— DATA TO EXAMINE —
Segment Open

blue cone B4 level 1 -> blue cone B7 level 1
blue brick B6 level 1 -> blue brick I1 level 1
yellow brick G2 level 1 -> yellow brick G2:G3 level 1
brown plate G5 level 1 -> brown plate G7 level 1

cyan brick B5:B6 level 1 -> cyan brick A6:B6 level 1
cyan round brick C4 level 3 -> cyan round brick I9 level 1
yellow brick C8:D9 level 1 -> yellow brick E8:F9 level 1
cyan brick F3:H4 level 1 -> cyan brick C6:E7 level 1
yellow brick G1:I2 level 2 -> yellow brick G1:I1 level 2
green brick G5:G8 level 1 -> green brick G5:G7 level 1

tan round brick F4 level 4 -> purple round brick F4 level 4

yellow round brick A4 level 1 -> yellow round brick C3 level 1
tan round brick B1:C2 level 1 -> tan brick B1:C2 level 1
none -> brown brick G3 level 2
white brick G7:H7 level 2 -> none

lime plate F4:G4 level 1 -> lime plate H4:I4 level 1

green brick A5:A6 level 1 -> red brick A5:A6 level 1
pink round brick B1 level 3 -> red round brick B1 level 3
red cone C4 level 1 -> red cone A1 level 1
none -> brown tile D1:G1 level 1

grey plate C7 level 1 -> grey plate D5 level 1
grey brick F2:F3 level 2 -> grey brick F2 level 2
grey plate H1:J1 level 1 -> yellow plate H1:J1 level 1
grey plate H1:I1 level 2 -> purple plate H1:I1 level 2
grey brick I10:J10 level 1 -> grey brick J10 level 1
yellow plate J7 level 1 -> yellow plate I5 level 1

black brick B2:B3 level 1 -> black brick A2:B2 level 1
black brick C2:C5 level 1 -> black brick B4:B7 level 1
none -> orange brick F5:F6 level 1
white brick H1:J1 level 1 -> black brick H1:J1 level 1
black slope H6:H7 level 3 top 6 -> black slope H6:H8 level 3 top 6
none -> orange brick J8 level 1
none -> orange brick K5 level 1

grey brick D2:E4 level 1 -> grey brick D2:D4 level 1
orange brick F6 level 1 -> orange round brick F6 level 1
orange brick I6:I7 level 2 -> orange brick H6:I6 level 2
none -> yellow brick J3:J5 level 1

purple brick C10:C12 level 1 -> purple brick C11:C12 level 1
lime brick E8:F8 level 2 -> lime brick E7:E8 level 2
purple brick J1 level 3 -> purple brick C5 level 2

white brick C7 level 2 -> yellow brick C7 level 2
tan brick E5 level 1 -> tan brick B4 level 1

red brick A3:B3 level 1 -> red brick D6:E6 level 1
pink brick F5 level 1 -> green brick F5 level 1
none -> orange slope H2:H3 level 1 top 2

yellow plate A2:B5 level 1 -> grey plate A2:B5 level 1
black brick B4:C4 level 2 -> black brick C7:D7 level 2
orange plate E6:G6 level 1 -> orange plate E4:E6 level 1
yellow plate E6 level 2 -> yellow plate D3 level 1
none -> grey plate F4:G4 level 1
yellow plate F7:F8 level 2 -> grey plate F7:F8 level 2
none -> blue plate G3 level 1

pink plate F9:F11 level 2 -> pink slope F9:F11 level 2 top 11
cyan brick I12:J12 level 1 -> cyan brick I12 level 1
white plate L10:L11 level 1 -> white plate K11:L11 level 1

Segment Closed

— ACTIVITY —
An exact retyping of the lines from the one with "lime brick E8:F8" to the end of the material above, with both ends included and nothing added, is the required answer.

— ANSWER —
lime brick E8:F8 level 2 -> lime brick E7:E8 level 2
purple brick J1 level 3 -> purple brick C5 level 2

white brick C7 level 2 -> yellow brick C7 level 2
tan brick E5 level 1 -> tan brick B4 level 1

red brick A3:B3 level 1 -> red brick D6:E6 level 1
pink brick F5 level 1 -> green brick F5 level 1
none -> orange slope H2:H3 level 1 top 2

yellow plate A2:B5 level 1 -> grey plate A2:B5 level 1
black brick B4:C4 level 2 -> black brick C7:D7 level 2
orange plate E6:G6 level 1 -> orange plate E4:E6 level 1
yellow plate E6 level 2 -> yellow plate D3 level 1
none -> grey plate F4:G4 level 1
yellow plate F7:F8 level 2 -> grey plate F7:F8 level 2
none -> blue plate G3 level 1

pink plate F9:F11 level 2 -> pink slope F9:F11 level 2 top 11
cyan brick I12:J12 level 1 -> cyan brick I12 level 1
white plate L10:L11 level 1 -> white plate K11:L11 level 1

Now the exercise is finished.